Provided records:
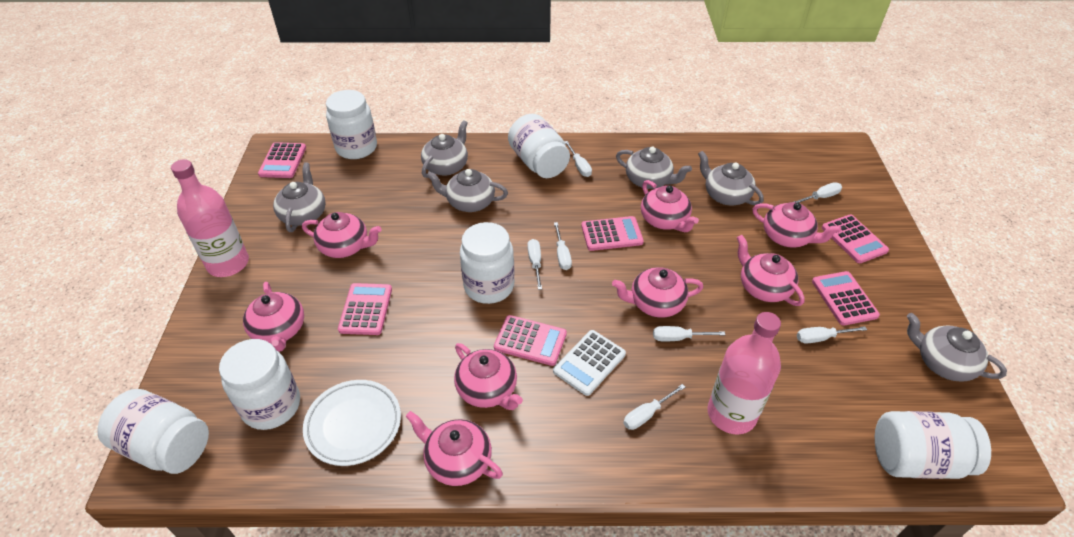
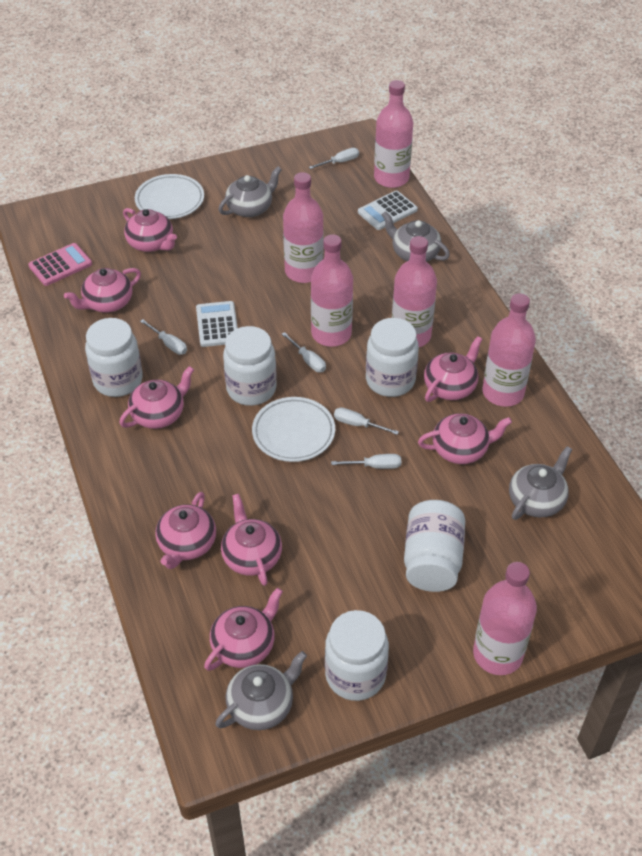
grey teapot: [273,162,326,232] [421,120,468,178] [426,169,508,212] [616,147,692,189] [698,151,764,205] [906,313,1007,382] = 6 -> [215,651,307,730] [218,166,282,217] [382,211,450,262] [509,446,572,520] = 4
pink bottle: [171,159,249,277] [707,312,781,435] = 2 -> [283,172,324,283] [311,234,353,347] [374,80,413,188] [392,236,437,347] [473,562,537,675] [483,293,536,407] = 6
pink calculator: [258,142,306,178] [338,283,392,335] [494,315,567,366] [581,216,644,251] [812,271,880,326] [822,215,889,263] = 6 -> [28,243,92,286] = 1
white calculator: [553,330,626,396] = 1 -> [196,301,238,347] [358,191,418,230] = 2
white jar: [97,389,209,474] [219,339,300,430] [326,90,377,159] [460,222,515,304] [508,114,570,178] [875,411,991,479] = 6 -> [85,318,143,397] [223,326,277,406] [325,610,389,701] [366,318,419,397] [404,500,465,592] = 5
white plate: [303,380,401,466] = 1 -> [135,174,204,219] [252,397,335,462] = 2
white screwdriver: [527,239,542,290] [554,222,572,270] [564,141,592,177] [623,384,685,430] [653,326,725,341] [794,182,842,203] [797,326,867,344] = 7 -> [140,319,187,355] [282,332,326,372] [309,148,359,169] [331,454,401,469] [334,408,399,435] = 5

...

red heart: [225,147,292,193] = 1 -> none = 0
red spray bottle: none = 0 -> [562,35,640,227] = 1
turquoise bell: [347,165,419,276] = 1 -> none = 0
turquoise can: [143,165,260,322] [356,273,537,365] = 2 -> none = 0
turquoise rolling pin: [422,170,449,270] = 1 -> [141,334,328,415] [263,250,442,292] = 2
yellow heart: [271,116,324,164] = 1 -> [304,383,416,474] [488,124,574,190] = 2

Task details:
Repeat, word for word, the lines above between the line holding "red spray bottle: none" and the line holding "yellow heart: [271,116,324,164]", inclusive; omit everything else.

Answer to this task:
red spray bottle: none = 0 -> [562,35,640,227] = 1
turquoise bell: [347,165,419,276] = 1 -> none = 0
turquoise can: [143,165,260,322] [356,273,537,365] = 2 -> none = 0
turquoise rolling pin: [422,170,449,270] = 1 -> [141,334,328,415] [263,250,442,292] = 2
yellow heart: [271,116,324,164] = 1 -> [304,383,416,474] [488,124,574,190] = 2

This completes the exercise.